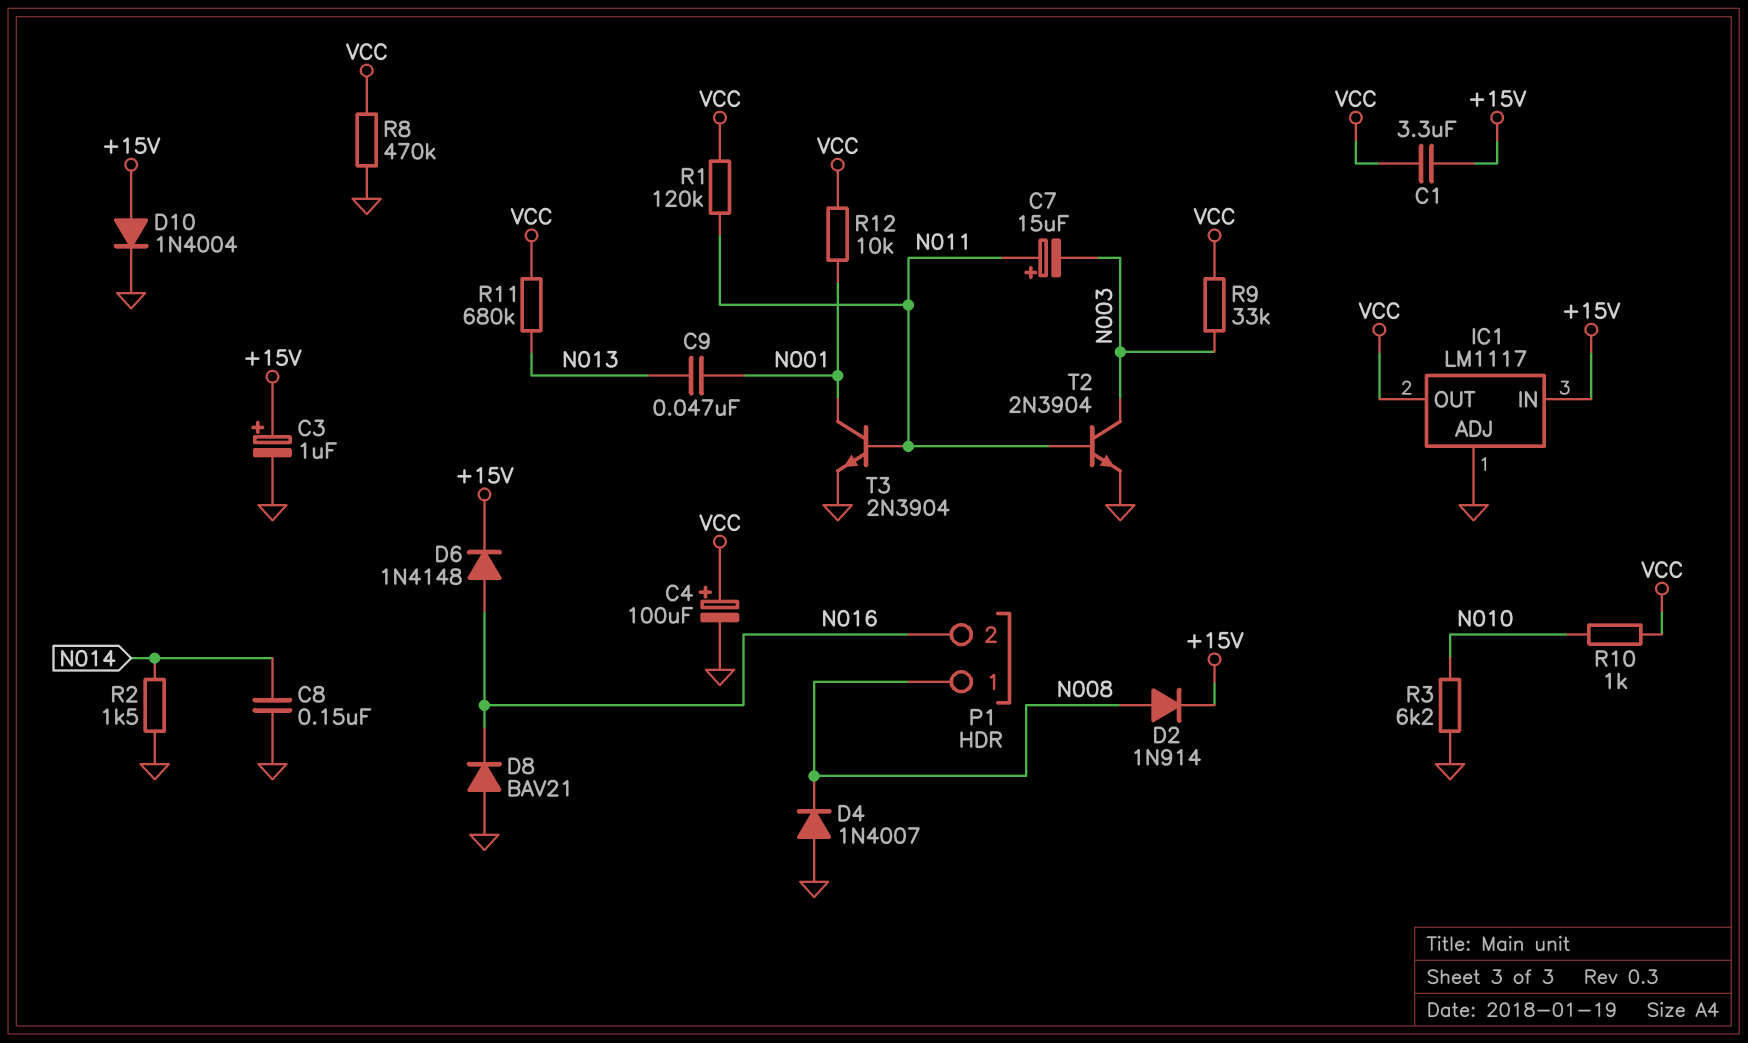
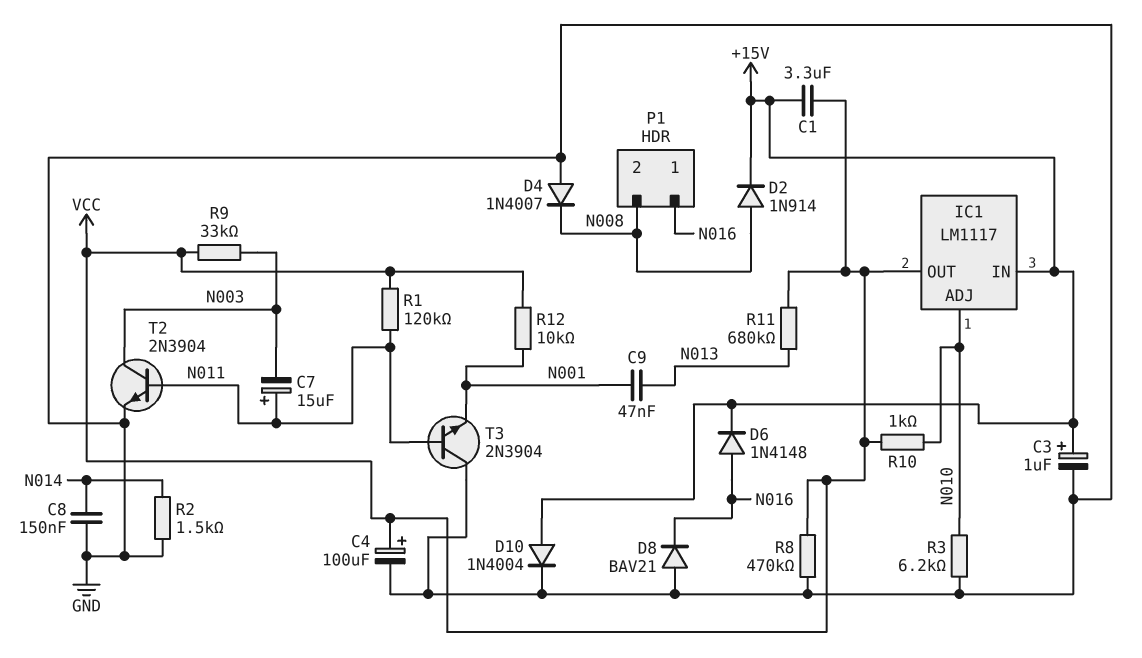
IC1 pin ADJ: GND -> N010
P1 pin 1: N008 -> N016
P1 pin 2: N016 -> N008
T3: NPN 2N3904 (B N011, C N001, E GND) -> NPN 2N3904 (B N011, C GND, E N001)

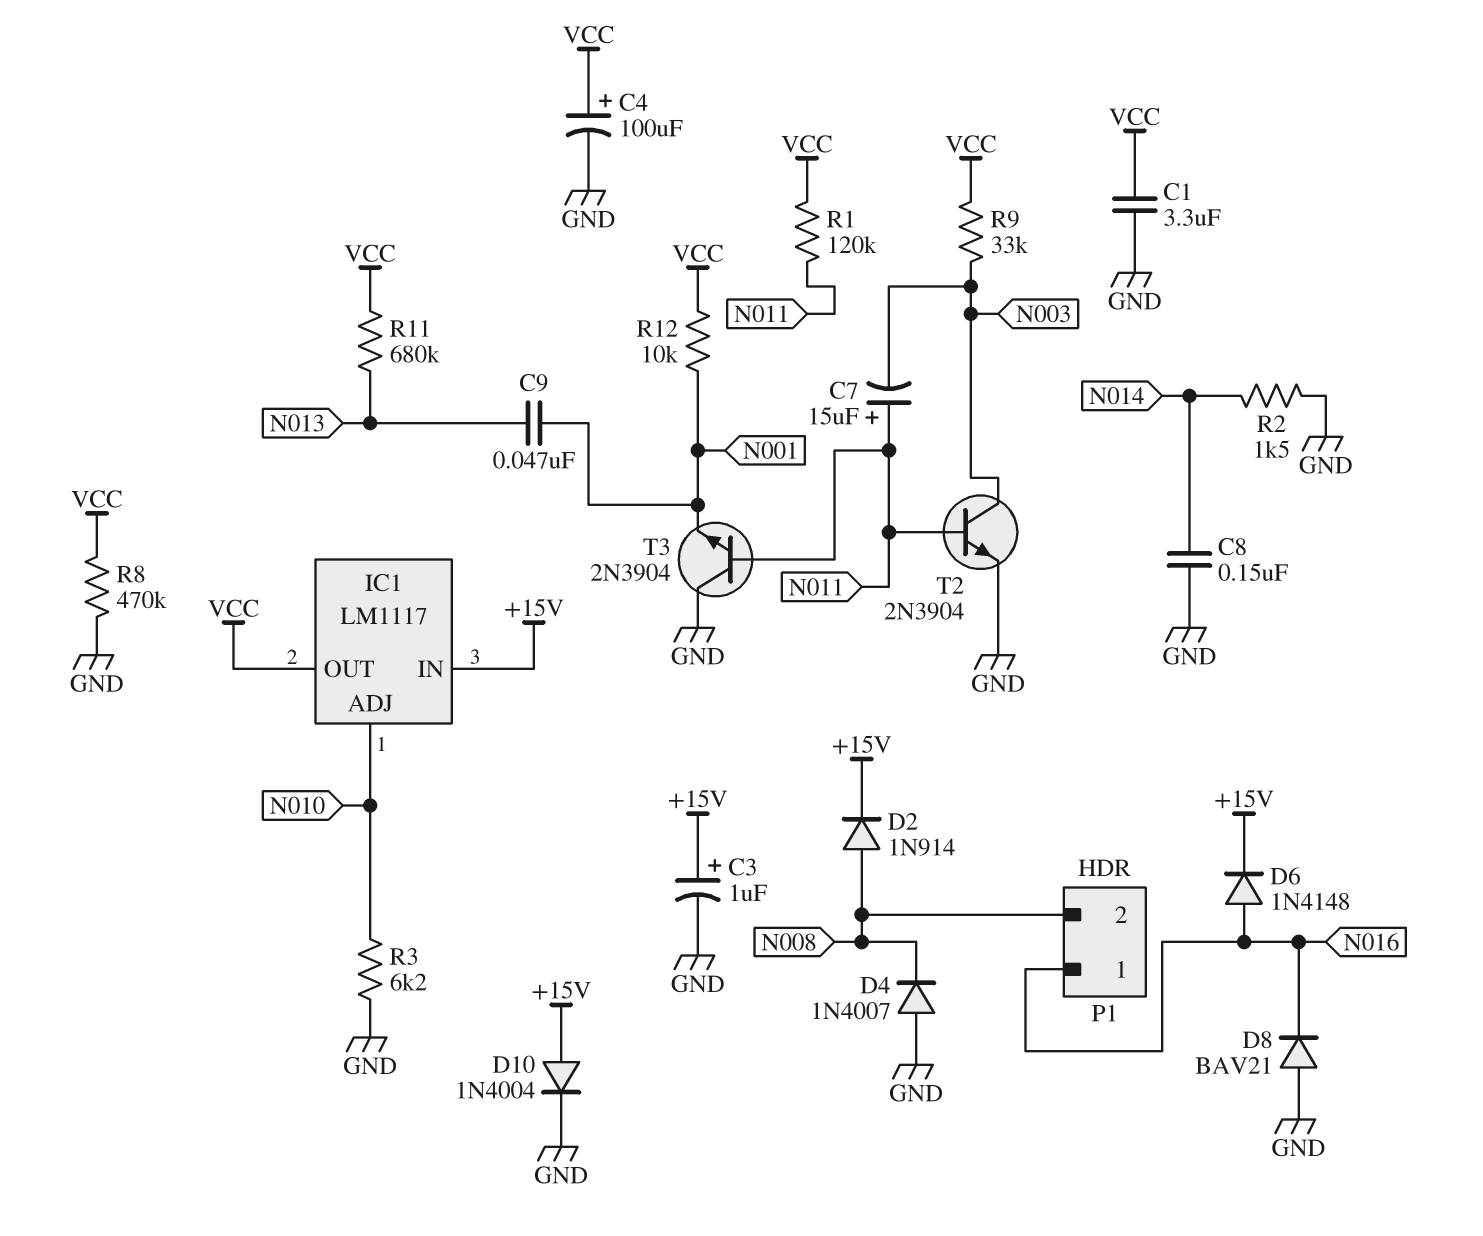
C1: 3.3uF (+15V, VCC) -> 3.3uF (GND, VCC)
R10: 1k (N010, VCC) -> none

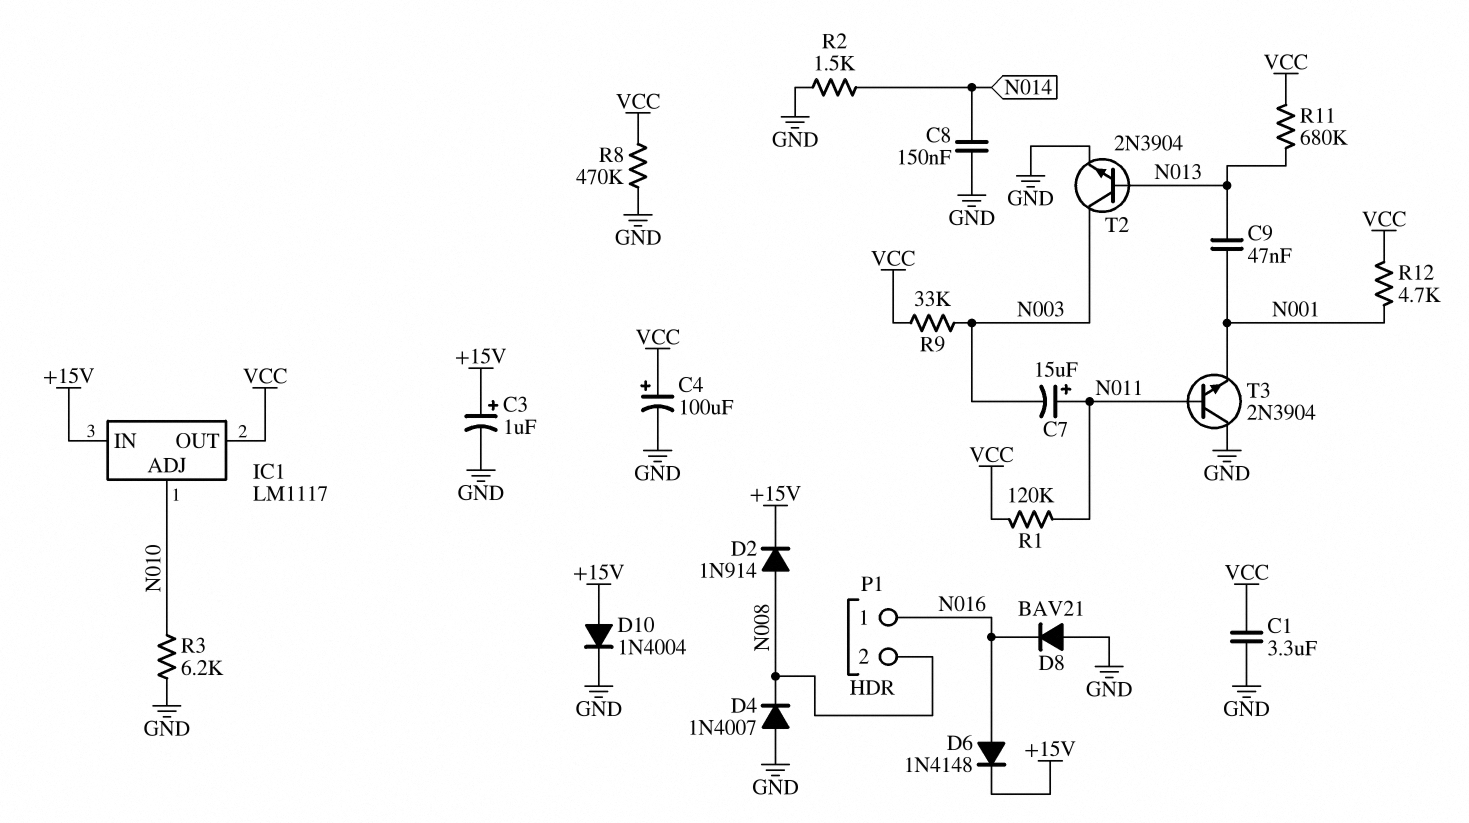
R12: 10k (N001, VCC) -> 4.7k (N001, VCC)
T2: NPN 2N3904 (B N011, C N003, E GND) -> NPN 2N3904 (B N013, C N003, E GND)

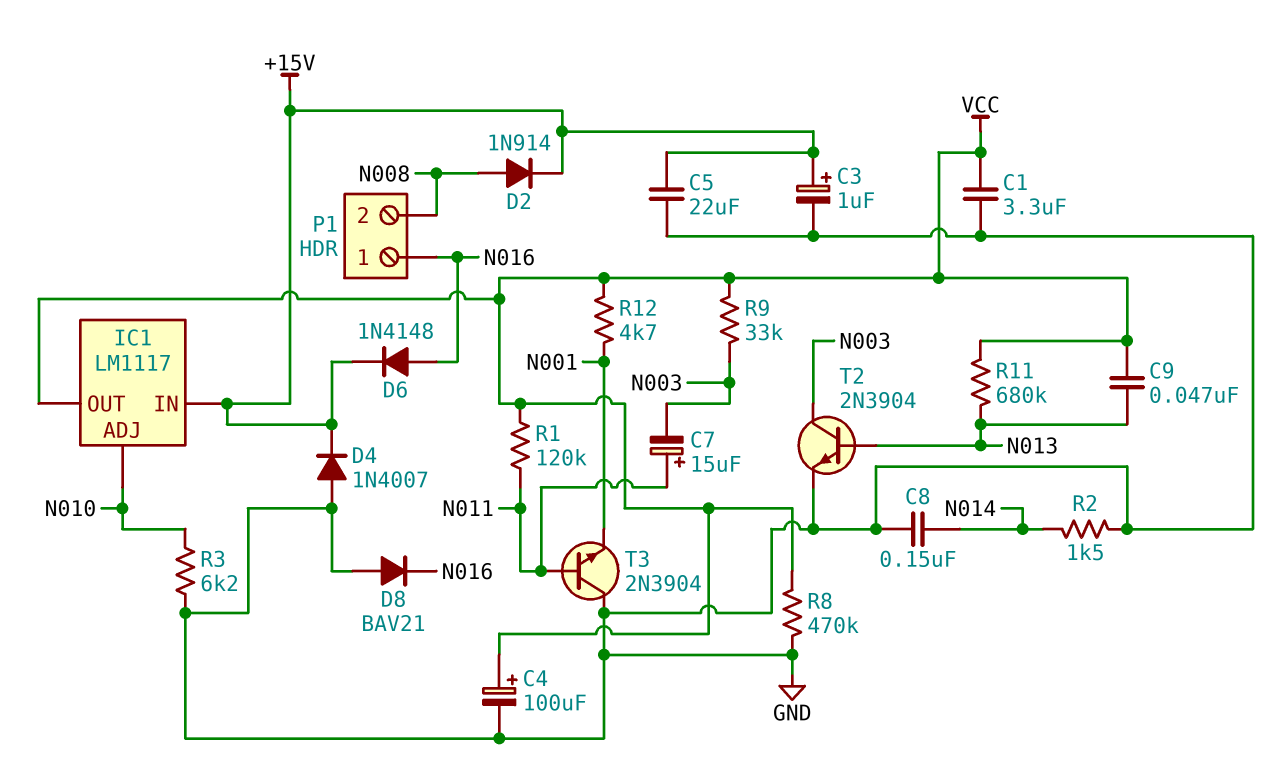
C5: none -> 22uF (+15V, GND)
C9: 47nF (N001, N013) -> 47nF (N013, VCC)
D4: diode 1N4007 (A GND, K N008) -> diode 1N4007 (A GND, K +15V)
D10: diode 1N4004 (A +15V, K GND) -> none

§ §

Give back the data exactly, with no images.

IC1 pin ADJ: GND -> N010
P1 pin 1: N008 -> N016
P1 pin 2: N016 -> N008
T3: NPN 2N3904 (B N011, C N001, E GND) -> NPN 2N3904 (B N011, C GND, E N001)

C1: 3.3uF (+15V, VCC) -> 3.3uF (GND, VCC)
R10: 1k (N010, VCC) -> none

R12: 10k (N001, VCC) -> 4.7k (N001, VCC)
T2: NPN 2N3904 (B N011, C N003, E GND) -> NPN 2N3904 (B N013, C N003, E GND)

C5: none -> 22uF (+15V, GND)
C9: 47nF (N001, N013) -> 47nF (N013, VCC)
D4: diode 1N4007 (A GND, K N008) -> diode 1N4007 (A GND, K +15V)
D10: diode 1N4004 (A +15V, K GND) -> none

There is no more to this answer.